Collected data entries:
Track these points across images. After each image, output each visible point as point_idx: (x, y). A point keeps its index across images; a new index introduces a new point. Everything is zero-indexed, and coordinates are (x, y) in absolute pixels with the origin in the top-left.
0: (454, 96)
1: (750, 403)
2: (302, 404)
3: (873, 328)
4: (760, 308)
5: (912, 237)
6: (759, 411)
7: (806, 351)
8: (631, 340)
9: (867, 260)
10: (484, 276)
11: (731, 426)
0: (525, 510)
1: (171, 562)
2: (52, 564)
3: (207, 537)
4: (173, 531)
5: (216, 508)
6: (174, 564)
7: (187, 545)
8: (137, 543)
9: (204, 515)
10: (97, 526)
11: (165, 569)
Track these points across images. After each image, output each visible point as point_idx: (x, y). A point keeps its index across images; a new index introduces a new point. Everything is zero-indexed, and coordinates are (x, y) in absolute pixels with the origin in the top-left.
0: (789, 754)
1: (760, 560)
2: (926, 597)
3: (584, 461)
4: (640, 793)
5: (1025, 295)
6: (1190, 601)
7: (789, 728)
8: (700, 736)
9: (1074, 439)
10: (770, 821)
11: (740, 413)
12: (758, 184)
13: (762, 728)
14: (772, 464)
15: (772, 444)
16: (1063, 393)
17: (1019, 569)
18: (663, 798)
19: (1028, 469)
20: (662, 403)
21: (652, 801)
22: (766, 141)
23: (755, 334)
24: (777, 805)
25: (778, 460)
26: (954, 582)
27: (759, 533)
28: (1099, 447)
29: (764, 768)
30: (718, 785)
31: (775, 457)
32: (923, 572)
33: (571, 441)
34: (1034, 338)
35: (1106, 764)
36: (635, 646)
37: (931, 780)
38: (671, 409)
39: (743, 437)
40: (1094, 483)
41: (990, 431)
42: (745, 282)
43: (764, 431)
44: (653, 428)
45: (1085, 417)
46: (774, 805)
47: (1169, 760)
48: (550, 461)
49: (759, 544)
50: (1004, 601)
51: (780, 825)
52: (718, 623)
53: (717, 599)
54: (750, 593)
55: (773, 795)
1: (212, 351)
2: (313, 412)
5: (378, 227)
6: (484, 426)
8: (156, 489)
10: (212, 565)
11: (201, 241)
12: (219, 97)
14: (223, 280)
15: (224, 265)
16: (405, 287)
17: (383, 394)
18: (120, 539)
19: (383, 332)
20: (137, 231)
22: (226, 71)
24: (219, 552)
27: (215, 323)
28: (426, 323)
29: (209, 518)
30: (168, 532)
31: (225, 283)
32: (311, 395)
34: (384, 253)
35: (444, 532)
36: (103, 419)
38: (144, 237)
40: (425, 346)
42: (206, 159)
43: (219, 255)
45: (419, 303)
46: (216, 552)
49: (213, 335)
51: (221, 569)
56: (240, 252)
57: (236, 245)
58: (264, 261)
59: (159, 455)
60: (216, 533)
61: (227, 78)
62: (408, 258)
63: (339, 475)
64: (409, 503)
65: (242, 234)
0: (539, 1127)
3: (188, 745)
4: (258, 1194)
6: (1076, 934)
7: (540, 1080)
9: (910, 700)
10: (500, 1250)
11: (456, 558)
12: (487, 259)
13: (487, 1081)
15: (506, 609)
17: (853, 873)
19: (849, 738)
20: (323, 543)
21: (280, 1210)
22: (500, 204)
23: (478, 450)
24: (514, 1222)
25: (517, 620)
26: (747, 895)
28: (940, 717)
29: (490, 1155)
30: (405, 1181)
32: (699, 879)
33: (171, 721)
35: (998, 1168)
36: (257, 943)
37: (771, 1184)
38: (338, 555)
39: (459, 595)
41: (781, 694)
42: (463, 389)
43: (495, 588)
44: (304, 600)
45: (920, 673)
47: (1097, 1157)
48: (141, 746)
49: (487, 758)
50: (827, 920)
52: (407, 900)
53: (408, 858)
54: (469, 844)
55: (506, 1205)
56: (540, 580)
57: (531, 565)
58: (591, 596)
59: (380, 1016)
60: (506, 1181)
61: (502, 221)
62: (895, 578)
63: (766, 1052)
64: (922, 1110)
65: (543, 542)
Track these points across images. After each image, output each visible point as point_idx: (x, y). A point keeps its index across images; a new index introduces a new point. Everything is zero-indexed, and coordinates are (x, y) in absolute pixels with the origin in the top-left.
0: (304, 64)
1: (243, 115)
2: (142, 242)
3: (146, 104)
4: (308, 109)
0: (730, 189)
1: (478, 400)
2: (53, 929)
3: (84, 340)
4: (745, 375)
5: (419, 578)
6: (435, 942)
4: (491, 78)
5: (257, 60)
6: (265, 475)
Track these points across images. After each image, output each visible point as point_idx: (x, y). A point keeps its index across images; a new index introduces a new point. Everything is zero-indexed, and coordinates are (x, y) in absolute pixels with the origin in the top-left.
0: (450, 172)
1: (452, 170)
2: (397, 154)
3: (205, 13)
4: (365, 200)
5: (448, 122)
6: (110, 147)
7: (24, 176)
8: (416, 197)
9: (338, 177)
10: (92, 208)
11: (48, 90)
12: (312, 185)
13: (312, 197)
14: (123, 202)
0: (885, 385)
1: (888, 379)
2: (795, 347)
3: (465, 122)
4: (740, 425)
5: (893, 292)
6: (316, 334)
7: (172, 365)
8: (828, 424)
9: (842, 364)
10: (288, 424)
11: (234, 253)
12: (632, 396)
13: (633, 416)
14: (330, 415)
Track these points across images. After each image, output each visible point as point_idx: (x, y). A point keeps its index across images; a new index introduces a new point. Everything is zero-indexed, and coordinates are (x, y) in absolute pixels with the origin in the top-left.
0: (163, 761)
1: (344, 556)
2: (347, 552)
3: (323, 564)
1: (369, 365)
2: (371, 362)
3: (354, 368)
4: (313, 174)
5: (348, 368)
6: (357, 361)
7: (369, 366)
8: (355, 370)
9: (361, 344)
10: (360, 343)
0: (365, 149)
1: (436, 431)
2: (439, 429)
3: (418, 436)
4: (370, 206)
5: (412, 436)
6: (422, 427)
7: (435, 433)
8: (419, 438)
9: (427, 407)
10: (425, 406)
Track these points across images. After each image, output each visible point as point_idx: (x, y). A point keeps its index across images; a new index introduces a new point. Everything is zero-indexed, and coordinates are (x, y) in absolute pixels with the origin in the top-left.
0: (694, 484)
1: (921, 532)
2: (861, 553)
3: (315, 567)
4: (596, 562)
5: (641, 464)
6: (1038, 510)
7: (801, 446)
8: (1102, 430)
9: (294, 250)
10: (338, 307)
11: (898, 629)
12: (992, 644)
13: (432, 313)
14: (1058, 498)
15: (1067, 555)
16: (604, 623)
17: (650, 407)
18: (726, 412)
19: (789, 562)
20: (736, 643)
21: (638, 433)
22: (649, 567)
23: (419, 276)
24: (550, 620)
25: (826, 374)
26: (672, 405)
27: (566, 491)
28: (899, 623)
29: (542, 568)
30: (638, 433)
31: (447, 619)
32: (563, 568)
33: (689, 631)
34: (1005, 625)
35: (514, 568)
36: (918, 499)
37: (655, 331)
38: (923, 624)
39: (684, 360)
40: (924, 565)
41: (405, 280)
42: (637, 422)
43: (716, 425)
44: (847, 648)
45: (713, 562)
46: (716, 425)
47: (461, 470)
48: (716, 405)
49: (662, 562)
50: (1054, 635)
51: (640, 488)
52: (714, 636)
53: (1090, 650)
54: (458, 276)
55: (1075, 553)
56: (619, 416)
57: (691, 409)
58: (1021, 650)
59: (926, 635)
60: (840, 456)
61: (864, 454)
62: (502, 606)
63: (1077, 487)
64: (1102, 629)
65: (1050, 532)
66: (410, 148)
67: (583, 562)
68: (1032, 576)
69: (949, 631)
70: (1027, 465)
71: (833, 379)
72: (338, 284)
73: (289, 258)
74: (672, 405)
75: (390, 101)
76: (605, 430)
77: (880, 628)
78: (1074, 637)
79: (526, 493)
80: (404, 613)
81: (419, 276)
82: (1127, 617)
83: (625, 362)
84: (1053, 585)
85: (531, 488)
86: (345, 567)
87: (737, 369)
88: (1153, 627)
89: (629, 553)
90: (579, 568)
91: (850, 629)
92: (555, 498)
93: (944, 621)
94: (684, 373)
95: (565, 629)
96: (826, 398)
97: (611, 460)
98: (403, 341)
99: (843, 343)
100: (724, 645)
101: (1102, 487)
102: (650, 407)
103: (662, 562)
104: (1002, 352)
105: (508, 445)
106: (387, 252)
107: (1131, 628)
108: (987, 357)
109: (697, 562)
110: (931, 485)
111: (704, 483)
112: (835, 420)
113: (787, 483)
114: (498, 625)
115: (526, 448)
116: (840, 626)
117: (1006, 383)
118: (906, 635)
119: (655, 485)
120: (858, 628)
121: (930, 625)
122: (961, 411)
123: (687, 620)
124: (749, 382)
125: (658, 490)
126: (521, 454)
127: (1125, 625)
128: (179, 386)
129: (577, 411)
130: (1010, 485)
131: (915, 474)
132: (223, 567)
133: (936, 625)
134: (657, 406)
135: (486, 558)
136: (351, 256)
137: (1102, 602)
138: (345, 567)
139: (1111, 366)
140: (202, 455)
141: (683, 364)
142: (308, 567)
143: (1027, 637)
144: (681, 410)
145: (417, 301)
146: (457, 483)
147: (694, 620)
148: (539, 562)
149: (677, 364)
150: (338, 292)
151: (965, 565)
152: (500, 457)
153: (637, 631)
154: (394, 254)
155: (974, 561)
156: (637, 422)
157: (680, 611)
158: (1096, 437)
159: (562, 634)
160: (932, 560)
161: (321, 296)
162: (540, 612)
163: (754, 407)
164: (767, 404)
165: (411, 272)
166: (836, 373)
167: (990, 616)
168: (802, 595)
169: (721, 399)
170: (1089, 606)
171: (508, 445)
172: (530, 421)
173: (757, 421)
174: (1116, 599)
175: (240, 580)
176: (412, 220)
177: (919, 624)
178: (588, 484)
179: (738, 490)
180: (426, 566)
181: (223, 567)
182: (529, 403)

### [Given request]
Express everything from the line containing "56: (240, 252)" down to the line containing "23: (478, 450)", both included, as a JSON list of strings with one string per line and blank lines omitted.

### [Expected answer]
[
  "56: (240, 252)",
  "57: (236, 245)",
  "58: (264, 261)",
  "59: (159, 455)",
  "60: (216, 533)",
  "61: (227, 78)",
  "62: (408, 258)",
  "63: (339, 475)",
  "64: (409, 503)",
  "65: (242, 234)",
  "0: (539, 1127)",
  "3: (188, 745)",
  "4: (258, 1194)",
  "6: (1076, 934)",
  "7: (540, 1080)",
  "9: (910, 700)",
  "10: (500, 1250)",
  "11: (456, 558)",
  "12: (487, 259)",
  "13: (487, 1081)",
  "15: (506, 609)",
  "17: (853, 873)",
  "19: (849, 738)",
  "20: (323, 543)",
  "21: (280, 1210)",
  "22: (500, 204)",
  "23: (478, 450)"
]